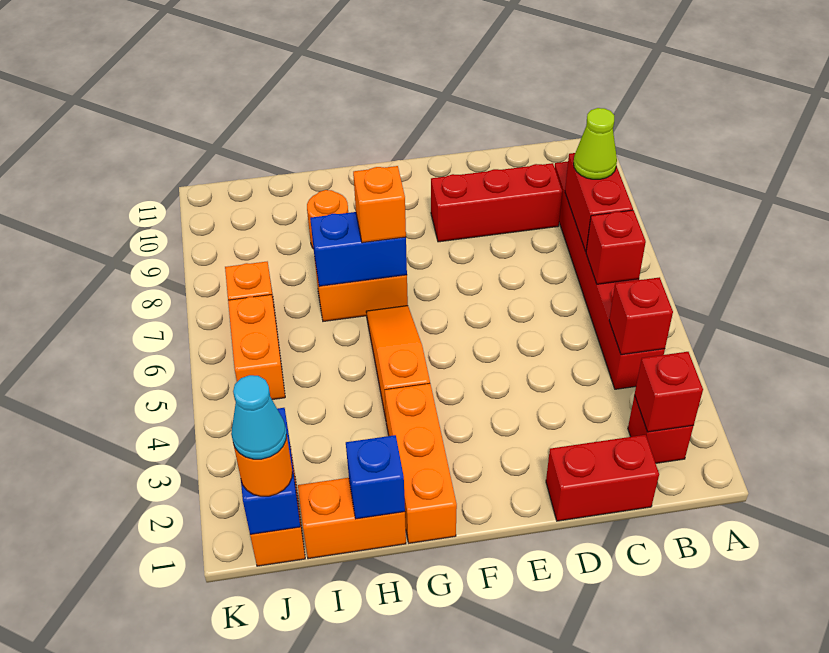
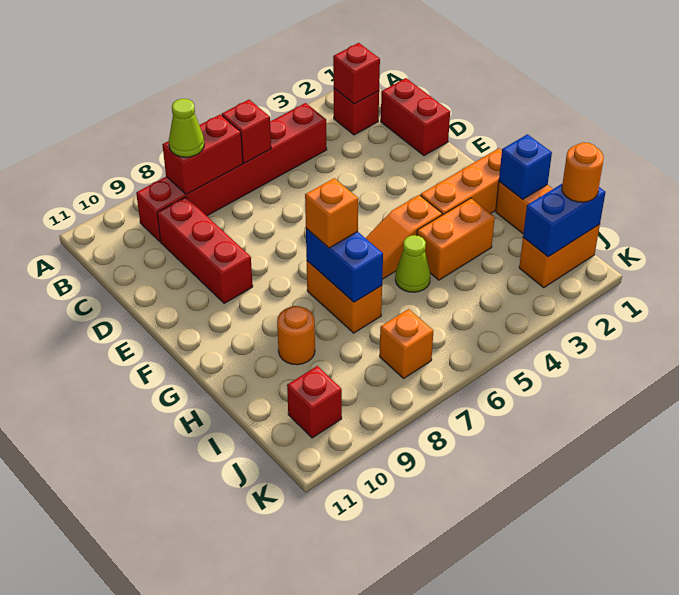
red brick B4 level 2 -> red brick J10 level 1
none -> lime cone H5 level 1
cyan cone J1 level 4 -> none
orange brick J5:J6 level 1 -> orange brick H3:H4 level 1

────────

» **Aim of the exercise**
Scan the listing and copy every line where the string "cone" shows up.

» **Response area**
none -> lime cone H5 level 1
cyan cone J1 level 4 -> none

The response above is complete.